** To do **
Show the lines below where "teal" occurs.

** Given information **
+--
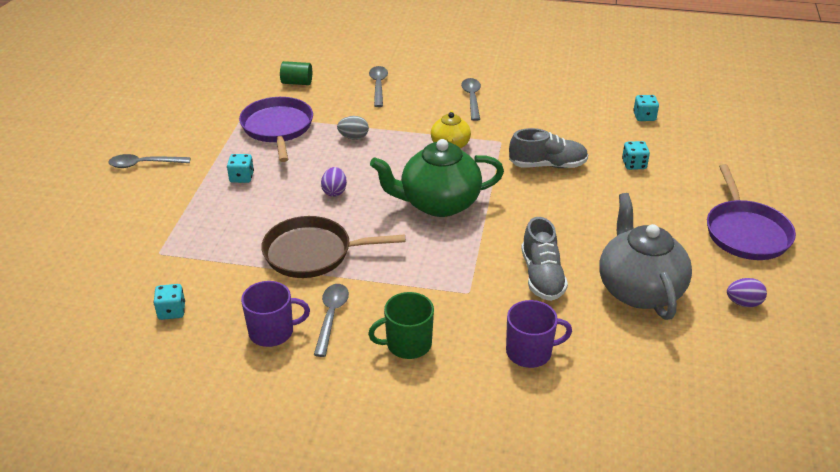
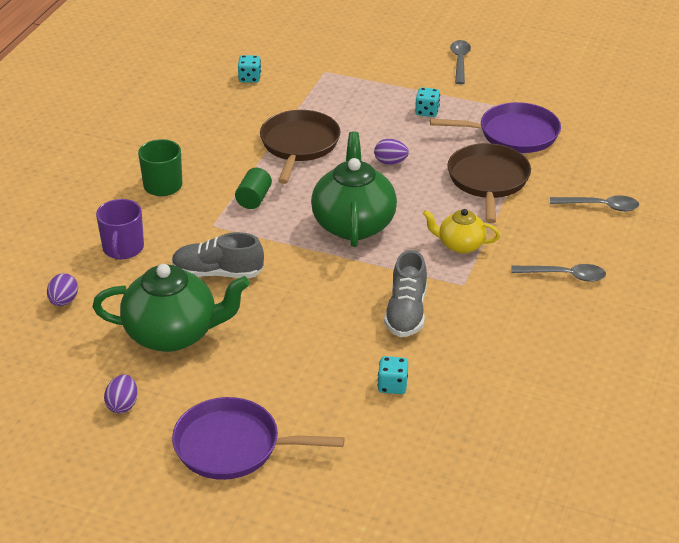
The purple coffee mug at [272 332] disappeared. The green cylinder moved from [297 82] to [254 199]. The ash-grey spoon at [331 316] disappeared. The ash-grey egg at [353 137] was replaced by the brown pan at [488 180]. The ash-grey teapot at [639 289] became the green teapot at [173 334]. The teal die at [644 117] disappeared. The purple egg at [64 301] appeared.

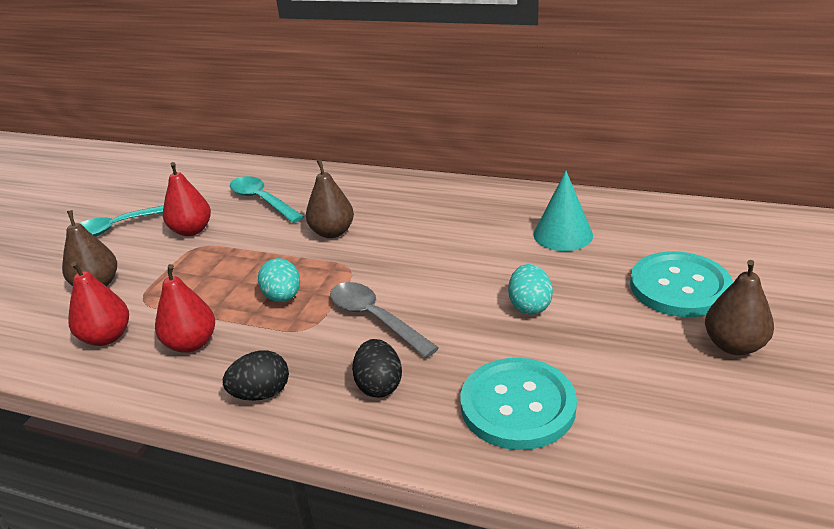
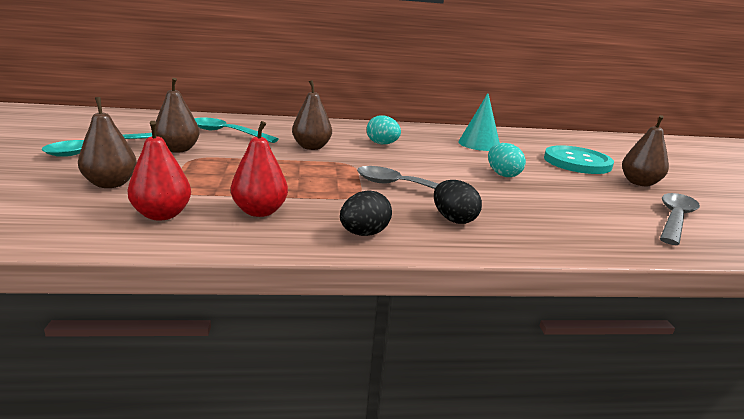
The red toy pear at [191 230] became the brown toy pear at [178 149]. The teal egg moved from [283 297] to [382 144]. The teal button at [517 405] disappeared. The ash-grey spoon at [674 219] appeared.

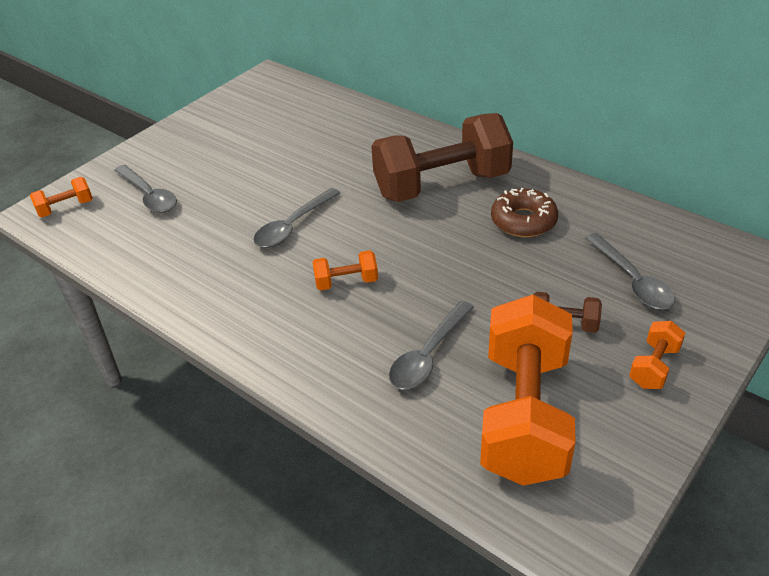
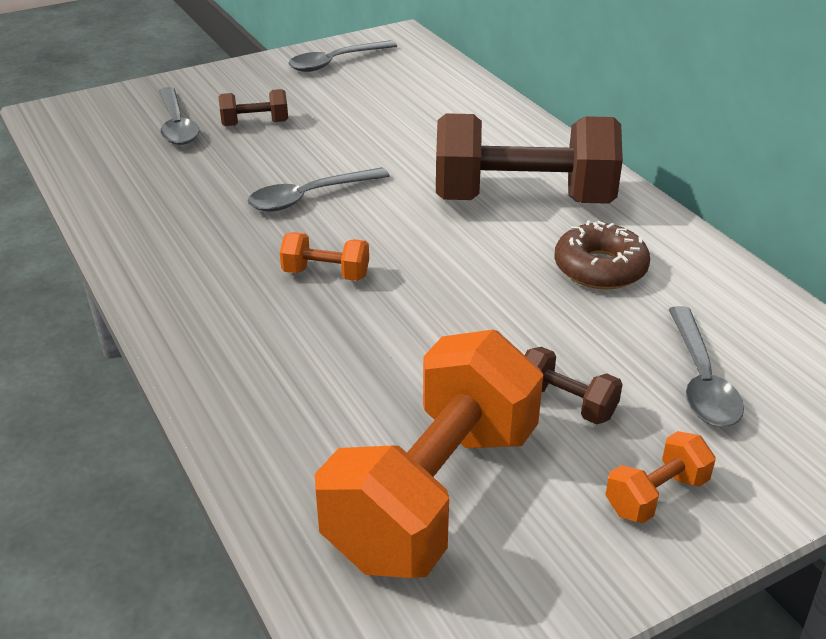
The orange dumbbell at [66 208] disappeared. The ash-grey spoon moved from [428 355] to [335 62]. The brown dumbbell at [255 123] appeared.

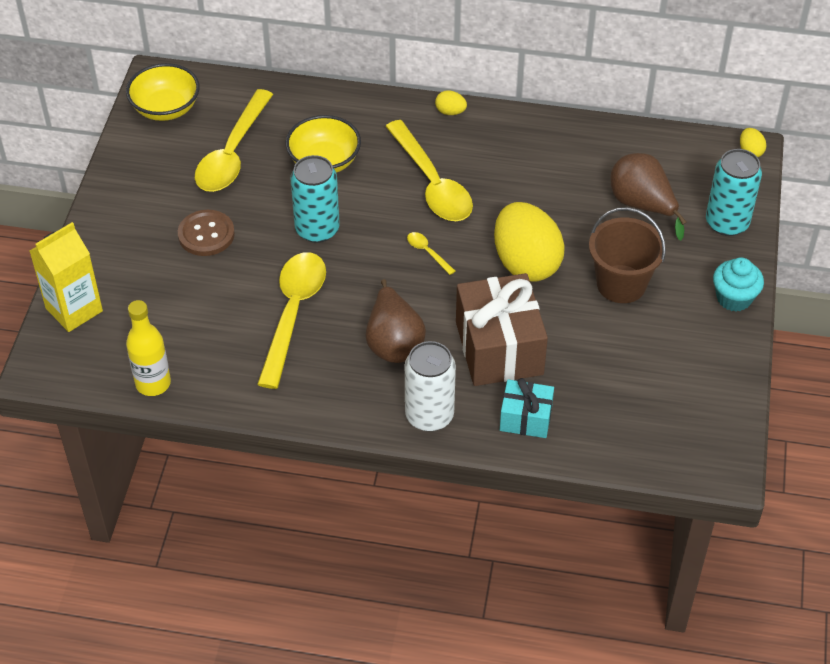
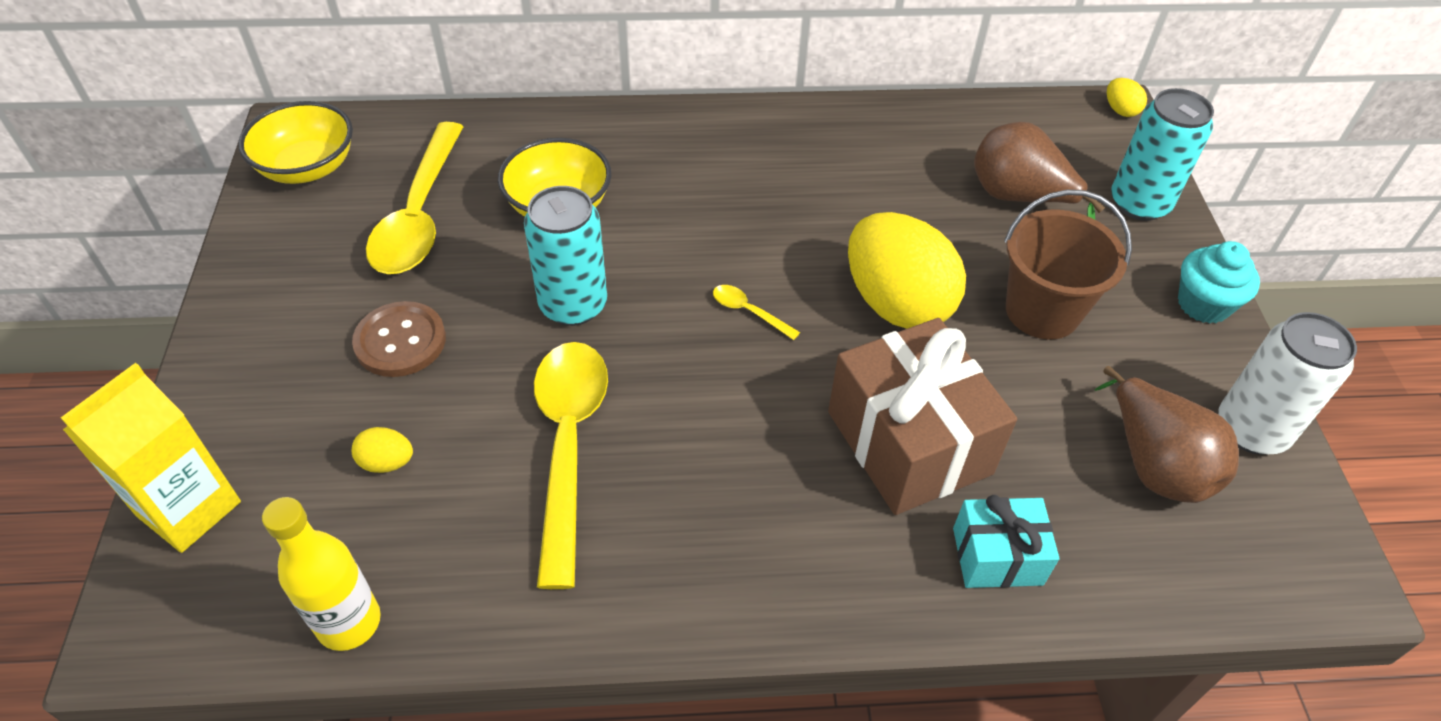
The brown toy pear moved from [393 342] to [1154 464]. The golden spoon at [432 183] disappeared. The white soda can moved from [429 415] to [1251 430]. The golden egg moved from [450 112] to [387 462].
+--
** Solution to the exercise **
The purple coffee mug at [272 332] disappeared. The green cylinder moved from [297 82] to [254 199]. The ash-grey spoon at [331 316] disappeared. The ash-grey egg at [353 137] was replaced by the brown pan at [488 180]. The ash-grey teapot at [639 289] became the green teapot at [173 334]. The teal die at [644 117] disappeared. The purple egg at [64 301] appeared.
The red toy pear at [191 230] became the brown toy pear at [178 149]. The teal egg moved from [283 297] to [382 144]. The teal button at [517 405] disappeared. The ash-grey spoon at [674 219] appeared.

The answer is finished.